#### Listed records:

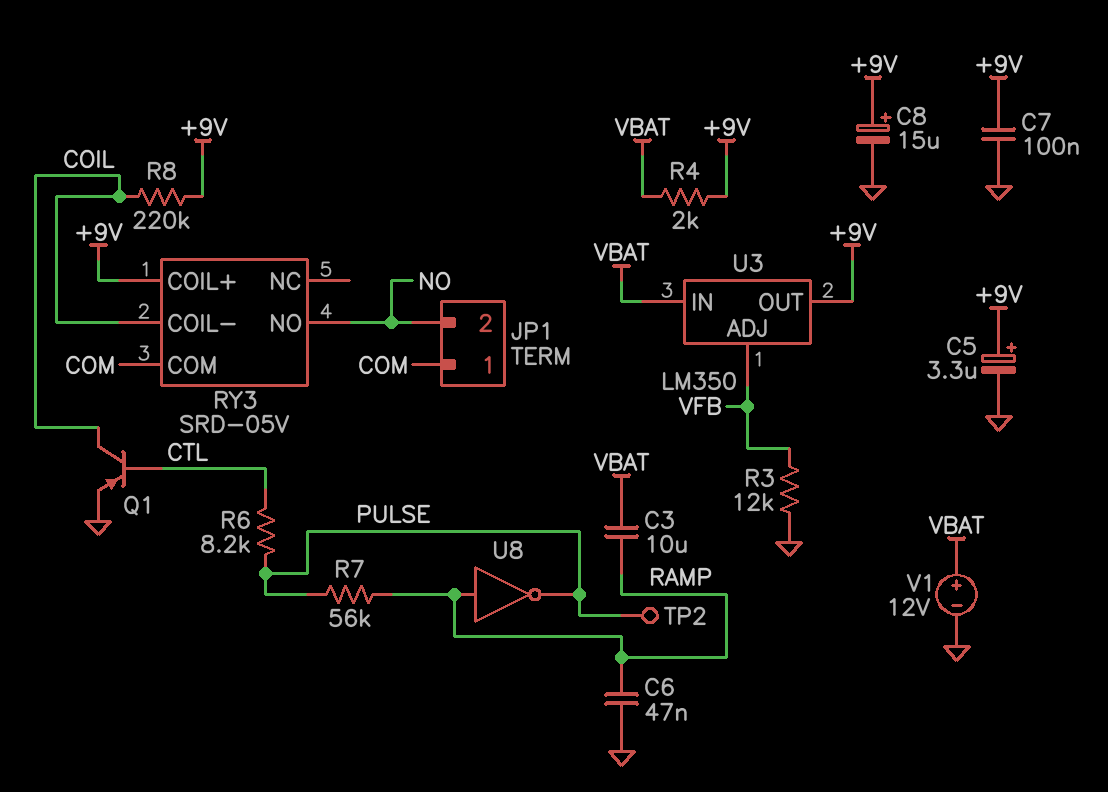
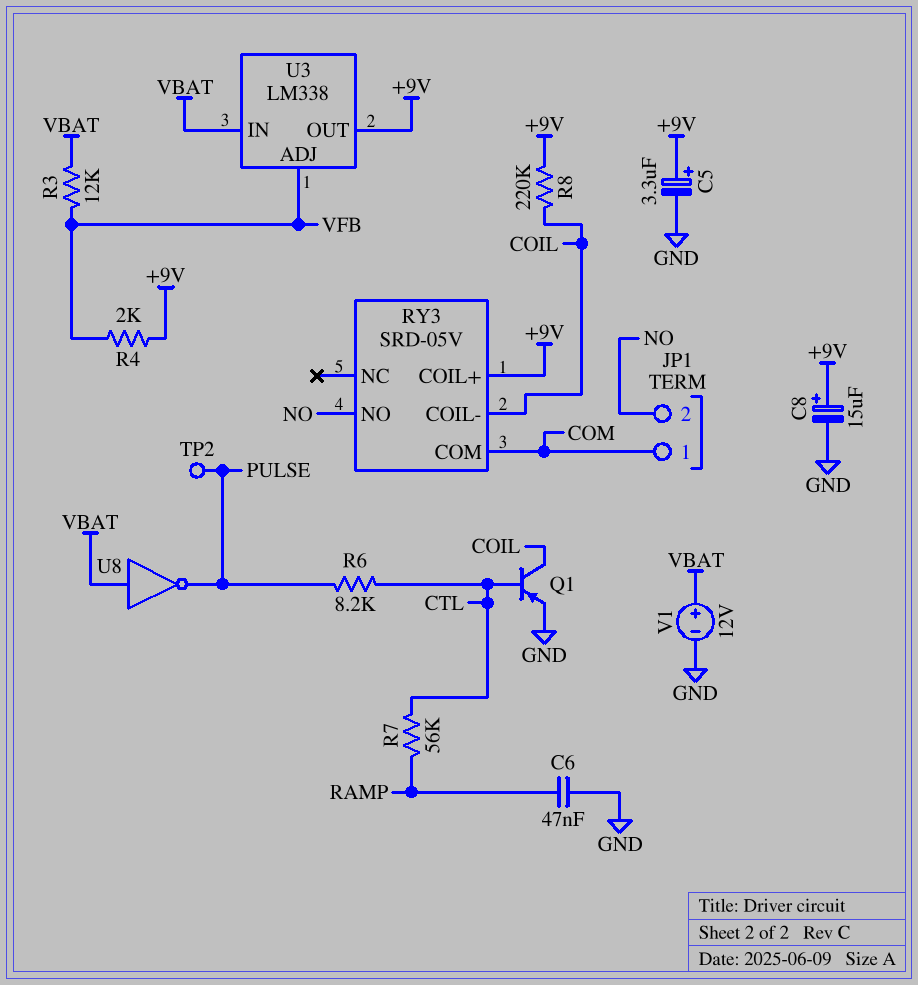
C3: 10uF (RAMP, VBAT) -> none
C7: 100nF (+9V, GND) -> none
R3: 12k (GND, VFB) -> 12k (VBAT, VFB)
R4: 2k (+9V, VBAT) -> 2k (+9V, VFB)
R7: 56k (PULSE, RAMP) -> 56k (CTL, RAMP)
U3: LM350 -> LM338
U8: NOT (in RAMP, out PULSE) -> NOT (in VBAT, out PULSE)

#### Exercise description:
Write out everything in the data word for word. Omit each picture.

#### Task solution:
C3: 10uF (RAMP, VBAT) -> none
C7: 100nF (+9V, GND) -> none
R3: 12k (GND, VFB) -> 12k (VBAT, VFB)
R4: 2k (+9V, VBAT) -> 2k (+9V, VFB)
R7: 56k (PULSE, RAMP) -> 56k (CTL, RAMP)
U3: LM350 -> LM338
U8: NOT (in RAMP, out PULSE) -> NOT (in VBAT, out PULSE)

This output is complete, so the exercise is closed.